Each record below needs to be retyped exactly.

Items listed in a dataset:
>>>>>

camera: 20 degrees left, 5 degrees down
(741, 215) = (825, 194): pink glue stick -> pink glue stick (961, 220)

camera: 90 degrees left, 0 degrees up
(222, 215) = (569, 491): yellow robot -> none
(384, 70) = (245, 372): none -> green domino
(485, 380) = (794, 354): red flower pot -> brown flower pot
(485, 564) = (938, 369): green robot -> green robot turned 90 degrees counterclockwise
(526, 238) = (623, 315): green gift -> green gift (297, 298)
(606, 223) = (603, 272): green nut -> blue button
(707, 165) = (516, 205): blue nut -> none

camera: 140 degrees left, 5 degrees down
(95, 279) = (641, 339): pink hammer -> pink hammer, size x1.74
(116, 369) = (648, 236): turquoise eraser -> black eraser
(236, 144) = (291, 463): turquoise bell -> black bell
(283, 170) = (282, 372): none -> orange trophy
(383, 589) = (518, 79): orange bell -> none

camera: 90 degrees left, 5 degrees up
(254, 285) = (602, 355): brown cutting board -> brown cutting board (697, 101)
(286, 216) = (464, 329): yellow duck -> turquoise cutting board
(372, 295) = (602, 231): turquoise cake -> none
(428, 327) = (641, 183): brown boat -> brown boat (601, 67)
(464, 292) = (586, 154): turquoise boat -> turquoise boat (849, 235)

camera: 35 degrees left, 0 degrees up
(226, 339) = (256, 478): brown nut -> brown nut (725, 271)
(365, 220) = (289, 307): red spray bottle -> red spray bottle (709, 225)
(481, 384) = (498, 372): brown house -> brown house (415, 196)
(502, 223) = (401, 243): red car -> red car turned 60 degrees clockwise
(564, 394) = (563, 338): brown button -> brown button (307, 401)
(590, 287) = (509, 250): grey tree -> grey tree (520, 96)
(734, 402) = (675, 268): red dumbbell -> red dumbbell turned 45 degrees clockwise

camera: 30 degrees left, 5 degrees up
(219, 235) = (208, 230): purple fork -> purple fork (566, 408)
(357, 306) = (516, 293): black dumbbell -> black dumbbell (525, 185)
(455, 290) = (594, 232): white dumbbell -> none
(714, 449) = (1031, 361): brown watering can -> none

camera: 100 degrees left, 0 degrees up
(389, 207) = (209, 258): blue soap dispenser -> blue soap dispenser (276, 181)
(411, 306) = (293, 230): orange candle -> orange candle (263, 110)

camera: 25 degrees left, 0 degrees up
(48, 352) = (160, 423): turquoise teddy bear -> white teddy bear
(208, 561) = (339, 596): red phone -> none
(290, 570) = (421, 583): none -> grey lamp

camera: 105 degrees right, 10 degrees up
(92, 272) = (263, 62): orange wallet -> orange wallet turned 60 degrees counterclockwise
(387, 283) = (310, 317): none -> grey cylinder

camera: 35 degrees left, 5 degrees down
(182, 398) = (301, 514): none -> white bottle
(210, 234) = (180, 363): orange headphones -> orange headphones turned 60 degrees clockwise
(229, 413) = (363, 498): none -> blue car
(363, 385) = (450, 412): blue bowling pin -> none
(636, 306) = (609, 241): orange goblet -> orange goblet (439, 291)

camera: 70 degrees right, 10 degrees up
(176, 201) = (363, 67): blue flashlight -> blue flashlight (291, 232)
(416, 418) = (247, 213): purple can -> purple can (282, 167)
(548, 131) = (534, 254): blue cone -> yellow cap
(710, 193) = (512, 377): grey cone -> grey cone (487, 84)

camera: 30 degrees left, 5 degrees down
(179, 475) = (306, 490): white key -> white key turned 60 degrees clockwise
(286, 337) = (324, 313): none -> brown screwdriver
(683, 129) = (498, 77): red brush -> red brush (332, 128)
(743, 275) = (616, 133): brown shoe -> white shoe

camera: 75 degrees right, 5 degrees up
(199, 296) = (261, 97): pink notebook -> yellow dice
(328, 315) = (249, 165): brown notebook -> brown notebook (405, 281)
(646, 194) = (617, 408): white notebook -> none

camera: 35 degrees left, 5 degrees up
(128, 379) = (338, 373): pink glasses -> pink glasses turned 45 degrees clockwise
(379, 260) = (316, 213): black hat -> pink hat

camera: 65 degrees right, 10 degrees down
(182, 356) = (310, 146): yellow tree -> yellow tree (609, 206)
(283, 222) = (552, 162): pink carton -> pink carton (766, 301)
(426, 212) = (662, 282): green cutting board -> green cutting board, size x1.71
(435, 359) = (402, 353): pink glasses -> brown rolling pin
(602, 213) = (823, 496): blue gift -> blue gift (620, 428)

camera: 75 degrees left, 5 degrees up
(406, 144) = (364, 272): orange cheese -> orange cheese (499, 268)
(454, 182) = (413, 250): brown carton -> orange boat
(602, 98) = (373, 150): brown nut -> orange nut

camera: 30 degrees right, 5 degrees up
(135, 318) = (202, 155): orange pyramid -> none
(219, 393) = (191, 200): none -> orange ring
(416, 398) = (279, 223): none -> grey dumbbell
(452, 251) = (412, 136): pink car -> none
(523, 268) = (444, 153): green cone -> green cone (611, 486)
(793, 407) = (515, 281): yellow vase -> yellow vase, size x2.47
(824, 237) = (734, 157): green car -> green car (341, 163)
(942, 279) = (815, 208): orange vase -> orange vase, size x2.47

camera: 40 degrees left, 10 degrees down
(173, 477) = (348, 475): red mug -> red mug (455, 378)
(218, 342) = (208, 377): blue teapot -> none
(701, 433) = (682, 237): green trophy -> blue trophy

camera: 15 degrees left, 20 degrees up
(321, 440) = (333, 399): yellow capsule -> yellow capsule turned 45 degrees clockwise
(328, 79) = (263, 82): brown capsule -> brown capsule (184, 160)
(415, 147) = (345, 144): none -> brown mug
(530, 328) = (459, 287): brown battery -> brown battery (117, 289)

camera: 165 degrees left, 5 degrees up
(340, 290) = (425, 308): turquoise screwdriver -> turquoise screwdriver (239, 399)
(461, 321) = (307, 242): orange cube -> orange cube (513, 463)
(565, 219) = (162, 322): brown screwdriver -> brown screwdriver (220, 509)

<<<<<

= Task output =
camera: 20 degrees left, 5 degrees down
(741, 215) = (825, 194): pink glue stick -> pink glue stick (961, 220)

camera: 90 degrees left, 0 degrees up
(222, 215) = (569, 491): yellow robot -> none
(384, 70) = (245, 372): none -> green domino
(485, 380) = (794, 354): red flower pot -> brown flower pot
(485, 564) = (938, 369): green robot -> green robot turned 90 degrees counterclockwise
(526, 238) = (623, 315): green gift -> green gift (297, 298)
(606, 223) = (603, 272): green nut -> blue button
(707, 165) = (516, 205): blue nut -> none

camera: 140 degrees left, 5 degrees down
(95, 279) = (641, 339): pink hammer -> pink hammer, size x1.74
(116, 369) = (648, 236): turquoise eraser -> black eraser
(236, 144) = (291, 463): turquoise bell -> black bell
(283, 170) = (282, 372): none -> orange trophy
(383, 589) = (518, 79): orange bell -> none

camera: 90 degrees left, 5 degrees up
(254, 285) = (602, 355): brown cutting board -> brown cutting board (697, 101)
(286, 216) = (464, 329): yellow duck -> turquoise cutting board
(372, 295) = (602, 231): turquoise cake -> none
(428, 327) = (641, 183): brown boat -> brown boat (601, 67)
(464, 292) = (586, 154): turquoise boat -> turquoise boat (849, 235)

camera: 35 degrees left, 0 degrees up
(226, 339) = (256, 478): brown nut -> brown nut (725, 271)
(365, 220) = (289, 307): red spray bottle -> red spray bottle (709, 225)
(481, 384) = (498, 372): brown house -> brown house (415, 196)
(502, 223) = (401, 243): red car -> red car turned 60 degrees clockwise
(564, 394) = (563, 338): brown button -> brown button (307, 401)
(590, 287) = (509, 250): grey tree -> grey tree (520, 96)
(734, 402) = (675, 268): red dumbbell -> red dumbbell turned 45 degrees clockwise

camera: 30 degrees left, 5 degrees up
(219, 235) = (208, 230): purple fork -> purple fork (566, 408)
(357, 306) = (516, 293): black dumbbell -> black dumbbell (525, 185)
(455, 290) = (594, 232): white dumbbell -> none
(714, 449) = (1031, 361): brown watering can -> none

camera: 100 degrees left, 0 degrees up
(389, 207) = (209, 258): blue soap dispenser -> blue soap dispenser (276, 181)
(411, 306) = (293, 230): orange candle -> orange candle (263, 110)

camera: 25 degrees left, 0 degrees up
(48, 352) = (160, 423): turquoise teddy bear -> white teddy bear
(208, 561) = (339, 596): red phone -> none
(290, 570) = (421, 583): none -> grey lamp

camera: 105 degrees right, 10 degrees up
(92, 272) = (263, 62): orange wallet -> orange wallet turned 60 degrees counterclockwise
(387, 283) = (310, 317): none -> grey cylinder

camera: 35 degrees left, 5 degrees down
(182, 398) = (301, 514): none -> white bottle
(210, 234) = (180, 363): orange headphones -> orange headphones turned 60 degrees clockwise
(229, 413) = (363, 498): none -> blue car
(363, 385) = (450, 412): blue bowling pin -> none
(636, 306) = (609, 241): orange goblet -> orange goblet (439, 291)

camera: 70 degrees right, 10 degrees up
(176, 201) = (363, 67): blue flashlight -> blue flashlight (291, 232)
(416, 418) = (247, 213): purple can -> purple can (282, 167)
(548, 131) = (534, 254): blue cone -> yellow cap
(710, 193) = (512, 377): grey cone -> grey cone (487, 84)

camera: 30 degrees left, 5 degrees down
(179, 475) = (306, 490): white key -> white key turned 60 degrees clockwise
(286, 337) = (324, 313): none -> brown screwdriver
(683, 129) = (498, 77): red brush -> red brush (332, 128)
(743, 275) = (616, 133): brown shoe -> white shoe

camera: 75 degrees right, 5 degrees up
(199, 296) = (261, 97): pink notebook -> yellow dice
(328, 315) = (249, 165): brown notebook -> brown notebook (405, 281)
(646, 194) = (617, 408): white notebook -> none

camera: 35 degrees left, 5 degrees up
(128, 379) = (338, 373): pink glasses -> pink glasses turned 45 degrees clockwise
(379, 260) = (316, 213): black hat -> pink hat

camera: 65 degrees right, 10 degrees down
(182, 356) = (310, 146): yellow tree -> yellow tree (609, 206)
(283, 222) = (552, 162): pink carton -> pink carton (766, 301)
(426, 212) = (662, 282): green cutting board -> green cutting board, size x1.71
(435, 359) = (402, 353): pink glasses -> brown rolling pin
(602, 213) = (823, 496): blue gift -> blue gift (620, 428)

camera: 75 degrees left, 5 degrees up
(406, 144) = (364, 272): orange cheese -> orange cheese (499, 268)
(454, 182) = (413, 250): brown carton -> orange boat
(602, 98) = (373, 150): brown nut -> orange nut

camera: 30 degrees right, 5 degrees up
(135, 318) = (202, 155): orange pyramid -> none
(219, 393) = (191, 200): none -> orange ring
(416, 398) = (279, 223): none -> grey dumbbell
(452, 251) = (412, 136): pink car -> none
(523, 268) = (444, 153): green cone -> green cone (611, 486)
(793, 407) = (515, 281): yellow vase -> yellow vase, size x2.47
(824, 237) = (734, 157): green car -> green car (341, 163)
(942, 279) = (815, 208): orange vase -> orange vase, size x2.47

camera: 40 degrees left, 10 degrees down
(173, 477) = (348, 475): red mug -> red mug (455, 378)
(218, 342) = (208, 377): blue teapot -> none
(701, 433) = (682, 237): green trophy -> blue trophy

camera: 15 degrees left, 20 degrees up
(321, 440) = (333, 399): yellow capsule -> yellow capsule turned 45 degrees clockwise
(328, 79) = (263, 82): brown capsule -> brown capsule (184, 160)
(415, 147) = (345, 144): none -> brown mug
(530, 328) = (459, 287): brown battery -> brown battery (117, 289)

camera: 165 degrees left, 5 degrees up
(340, 290) = (425, 308): turquoise screwdriver -> turquoise screwdriver (239, 399)
(461, 321) = (307, 242): orange cube -> orange cube (513, 463)
(565, 219) = (162, 322): brown screwdriver -> brown screwdriver (220, 509)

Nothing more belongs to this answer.